Output range, inclusive: from the line containing "none -> orange 1x1 tile [391,110,433,152]" to the line containing "none -> pink 1x1 tile [391,508,433,550]". Restate those lines from the data below word for word and only those.

*** Provided entries Section Begins ***

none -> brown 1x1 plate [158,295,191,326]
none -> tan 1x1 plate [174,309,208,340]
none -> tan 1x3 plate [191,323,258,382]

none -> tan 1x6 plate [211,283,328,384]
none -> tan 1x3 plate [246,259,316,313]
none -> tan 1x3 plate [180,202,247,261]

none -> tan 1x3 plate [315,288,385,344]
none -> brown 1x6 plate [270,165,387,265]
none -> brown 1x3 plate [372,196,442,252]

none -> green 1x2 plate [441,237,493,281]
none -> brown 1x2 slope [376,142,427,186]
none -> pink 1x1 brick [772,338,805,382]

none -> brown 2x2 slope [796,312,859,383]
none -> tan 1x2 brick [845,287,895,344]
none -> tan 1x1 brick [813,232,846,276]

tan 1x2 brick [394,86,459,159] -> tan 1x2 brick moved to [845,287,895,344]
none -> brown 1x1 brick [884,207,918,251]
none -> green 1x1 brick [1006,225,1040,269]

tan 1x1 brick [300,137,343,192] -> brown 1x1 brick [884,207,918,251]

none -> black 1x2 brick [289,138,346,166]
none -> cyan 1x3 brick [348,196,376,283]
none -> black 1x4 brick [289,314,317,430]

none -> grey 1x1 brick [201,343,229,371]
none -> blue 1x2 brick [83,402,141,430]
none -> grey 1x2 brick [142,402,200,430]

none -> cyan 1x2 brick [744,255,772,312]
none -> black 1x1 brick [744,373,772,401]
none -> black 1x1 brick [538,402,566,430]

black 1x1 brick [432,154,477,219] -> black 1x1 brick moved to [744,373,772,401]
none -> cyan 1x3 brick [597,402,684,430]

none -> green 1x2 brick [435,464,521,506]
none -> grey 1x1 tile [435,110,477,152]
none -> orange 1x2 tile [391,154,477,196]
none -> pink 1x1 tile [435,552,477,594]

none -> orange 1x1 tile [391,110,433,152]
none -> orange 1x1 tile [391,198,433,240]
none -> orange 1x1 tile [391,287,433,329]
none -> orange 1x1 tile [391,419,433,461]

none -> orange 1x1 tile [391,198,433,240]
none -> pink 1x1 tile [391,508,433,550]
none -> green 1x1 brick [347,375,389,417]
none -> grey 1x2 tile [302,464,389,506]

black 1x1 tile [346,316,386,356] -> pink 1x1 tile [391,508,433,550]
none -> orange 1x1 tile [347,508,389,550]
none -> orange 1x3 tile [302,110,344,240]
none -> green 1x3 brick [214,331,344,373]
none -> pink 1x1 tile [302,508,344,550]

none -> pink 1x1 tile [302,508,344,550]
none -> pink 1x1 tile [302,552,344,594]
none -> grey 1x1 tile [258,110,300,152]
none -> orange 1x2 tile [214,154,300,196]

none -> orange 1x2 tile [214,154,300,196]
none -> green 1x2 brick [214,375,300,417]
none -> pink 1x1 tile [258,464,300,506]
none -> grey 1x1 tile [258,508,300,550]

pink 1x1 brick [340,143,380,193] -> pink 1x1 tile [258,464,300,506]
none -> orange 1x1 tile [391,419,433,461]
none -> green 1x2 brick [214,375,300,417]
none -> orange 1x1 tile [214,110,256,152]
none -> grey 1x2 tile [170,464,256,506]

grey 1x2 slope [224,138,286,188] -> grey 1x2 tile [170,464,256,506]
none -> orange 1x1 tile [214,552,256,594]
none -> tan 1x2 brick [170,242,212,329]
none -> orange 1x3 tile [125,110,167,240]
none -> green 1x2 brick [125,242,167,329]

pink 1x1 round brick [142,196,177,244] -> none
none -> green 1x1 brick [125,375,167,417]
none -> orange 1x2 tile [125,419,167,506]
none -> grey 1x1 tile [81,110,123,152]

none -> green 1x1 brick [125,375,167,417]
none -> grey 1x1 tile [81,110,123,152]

*** Provided entries Section Ends ***

### Expected answer
none -> orange 1x1 tile [391,110,433,152]
none -> orange 1x1 tile [391,198,433,240]
none -> orange 1x1 tile [391,287,433,329]
none -> orange 1x1 tile [391,419,433,461]

none -> orange 1x1 tile [391,198,433,240]
none -> pink 1x1 tile [391,508,433,550]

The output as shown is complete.